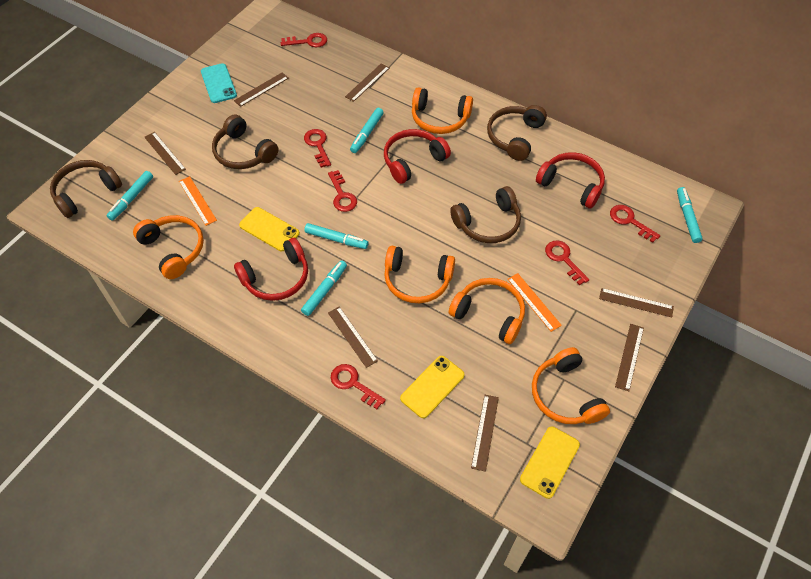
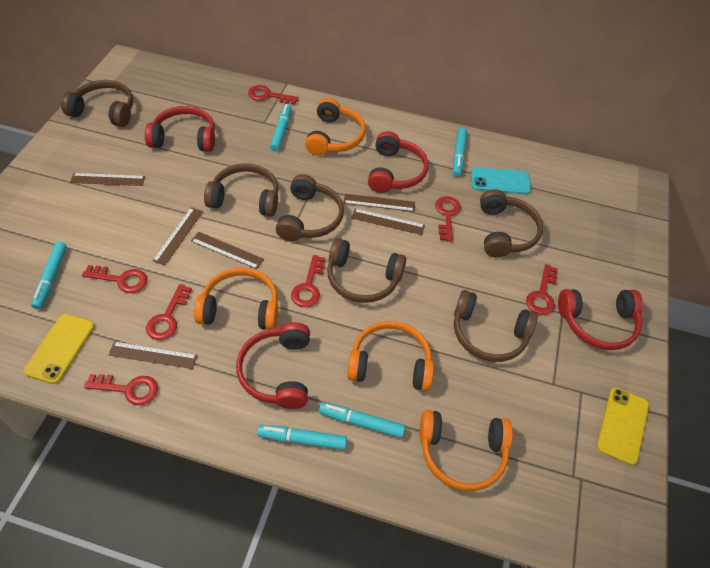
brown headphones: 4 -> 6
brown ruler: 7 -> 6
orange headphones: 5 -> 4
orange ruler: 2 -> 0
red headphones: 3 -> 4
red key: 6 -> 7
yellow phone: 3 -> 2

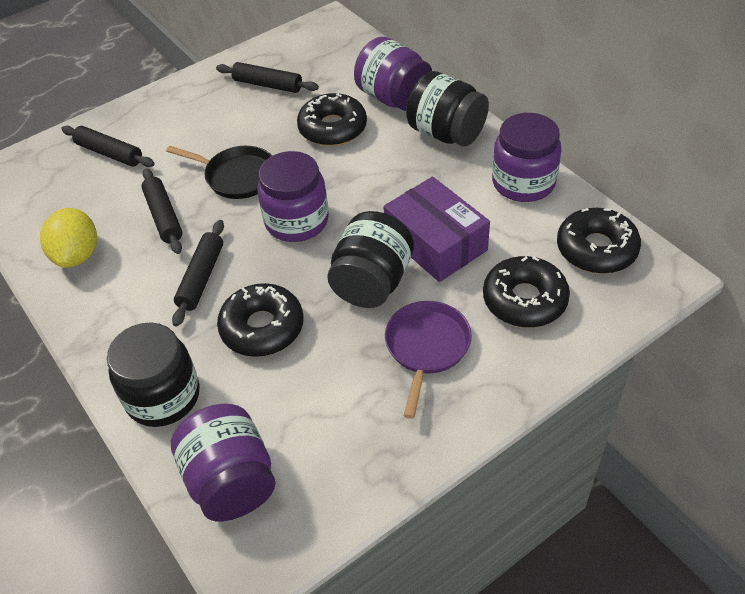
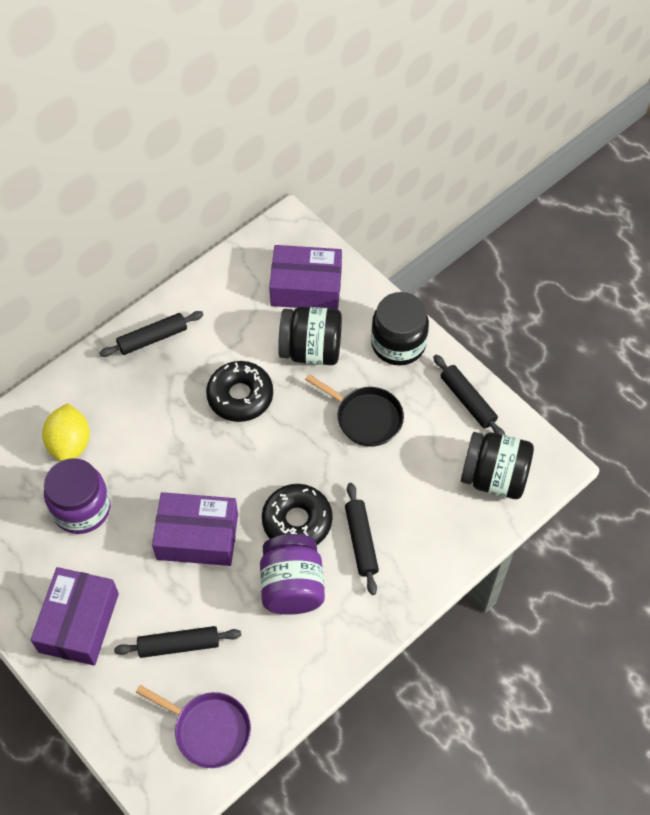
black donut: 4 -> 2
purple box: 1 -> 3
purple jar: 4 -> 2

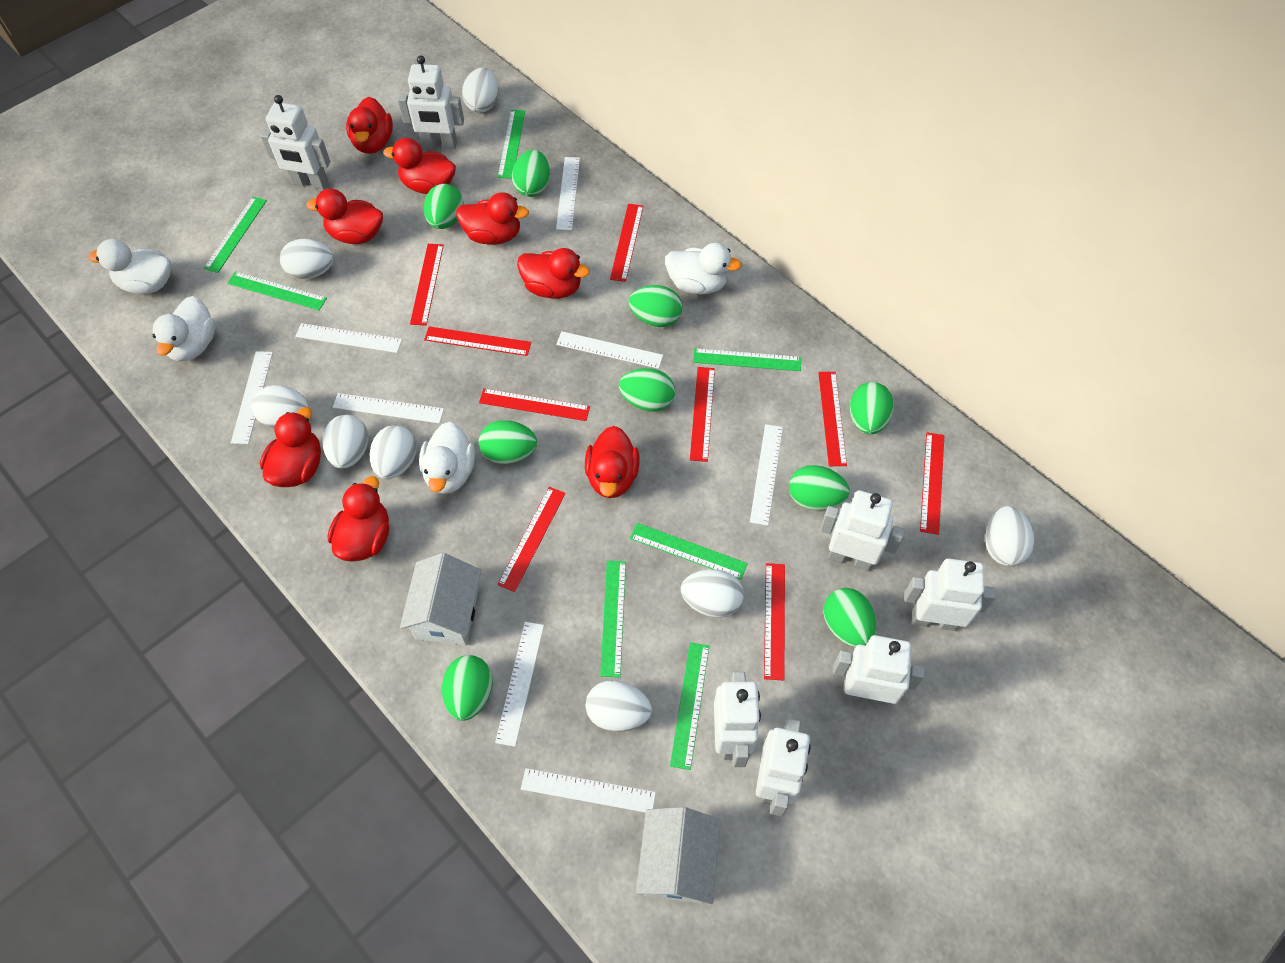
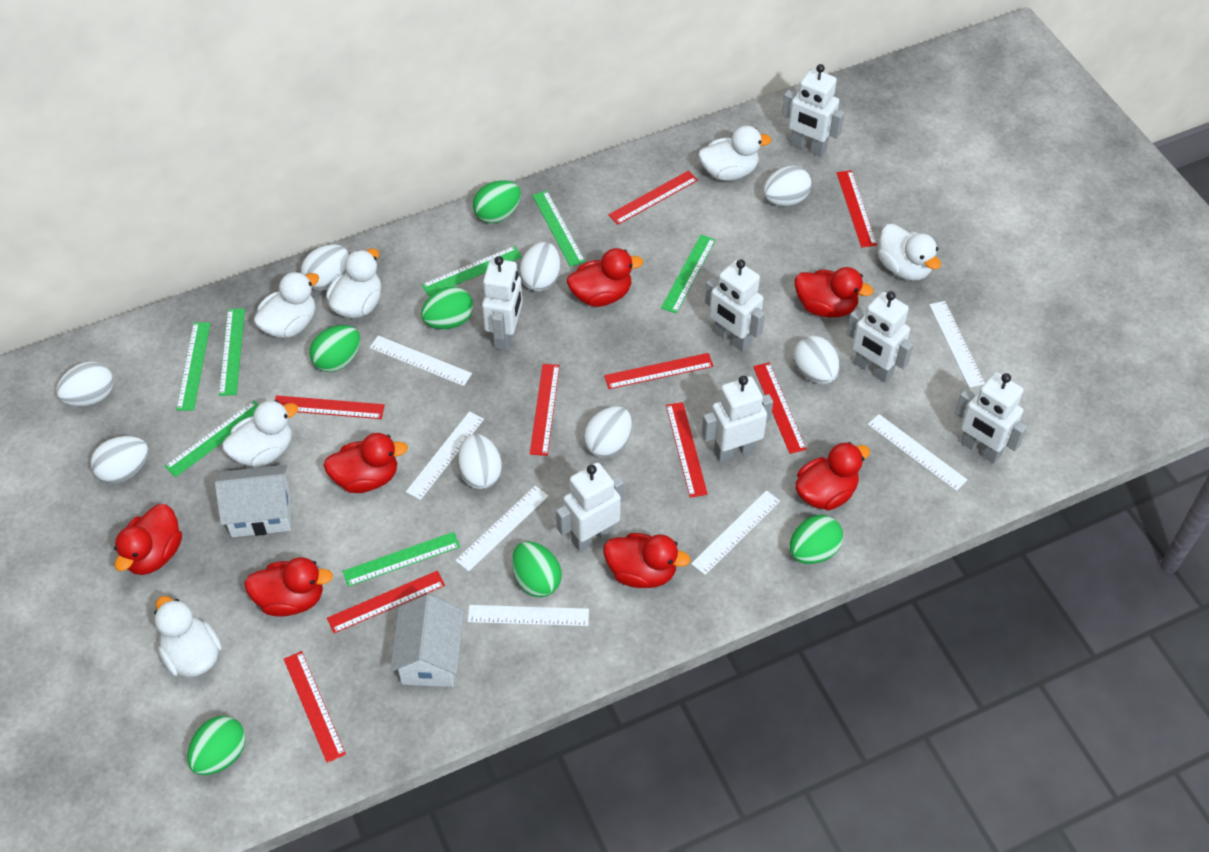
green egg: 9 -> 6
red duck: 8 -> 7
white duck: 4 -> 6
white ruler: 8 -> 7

========================================

**What is required**: Write out again, word for word, the lines from the one holding "orange ruler: 2 -> 0" through the final line of the listing, including both ends but no pictures.

**Solution for this task**:
orange ruler: 2 -> 0
red headphones: 3 -> 4
red key: 6 -> 7
yellow phone: 3 -> 2

black donut: 4 -> 2
purple box: 1 -> 3
purple jar: 4 -> 2

green egg: 9 -> 6
red duck: 8 -> 7
white duck: 4 -> 6
white ruler: 8 -> 7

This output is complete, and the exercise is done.